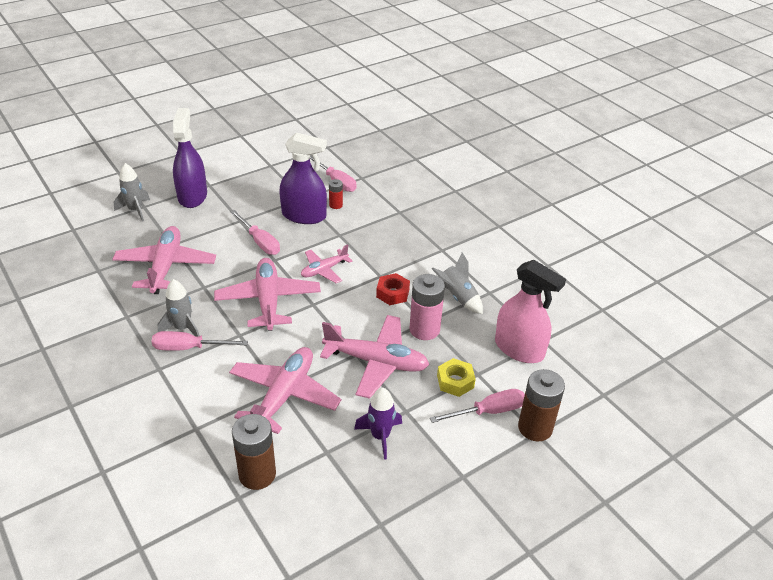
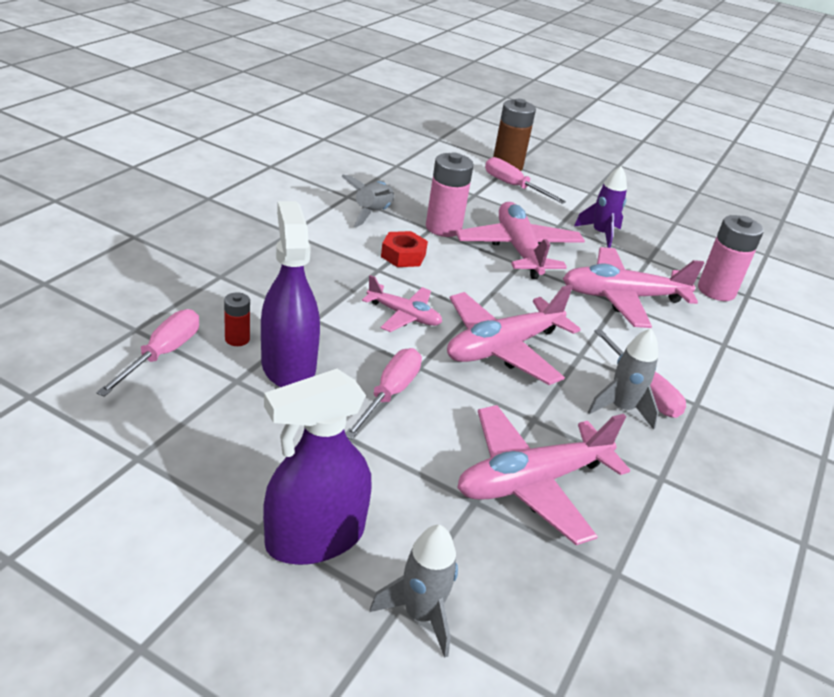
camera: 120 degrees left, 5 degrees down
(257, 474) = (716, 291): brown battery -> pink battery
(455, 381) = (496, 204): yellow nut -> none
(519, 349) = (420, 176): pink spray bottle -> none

· · · · · · ·

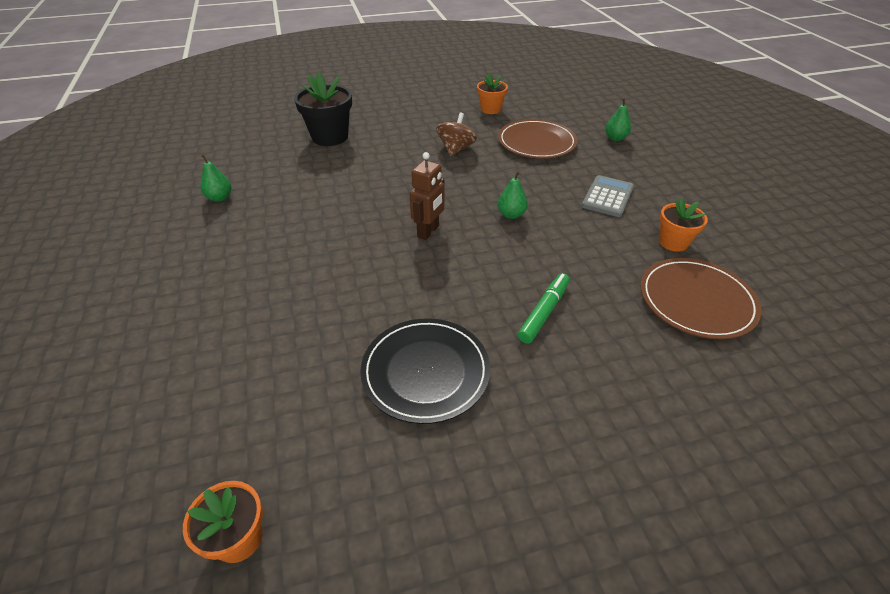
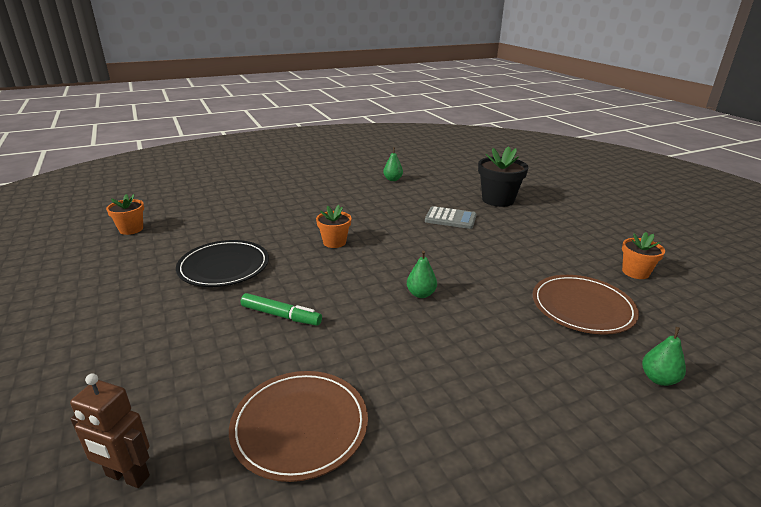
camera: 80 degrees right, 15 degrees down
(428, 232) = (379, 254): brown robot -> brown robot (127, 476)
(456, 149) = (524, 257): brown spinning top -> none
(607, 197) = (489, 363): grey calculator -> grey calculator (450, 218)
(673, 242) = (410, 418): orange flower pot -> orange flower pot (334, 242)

· · · · · · ·

■ **YOUR ASSIGNMENT**
Please make an exact copy of the lines above from the line with "(428, 232) = (379, 254): brown" through the line with "(673, 242) = (410, 418): orange", both ends included.

■ **SOLUTION TO THE PROBLEM**
(428, 232) = (379, 254): brown robot -> brown robot (127, 476)
(456, 149) = (524, 257): brown spinning top -> none
(607, 197) = (489, 363): grey calculator -> grey calculator (450, 218)
(673, 242) = (410, 418): orange flower pot -> orange flower pot (334, 242)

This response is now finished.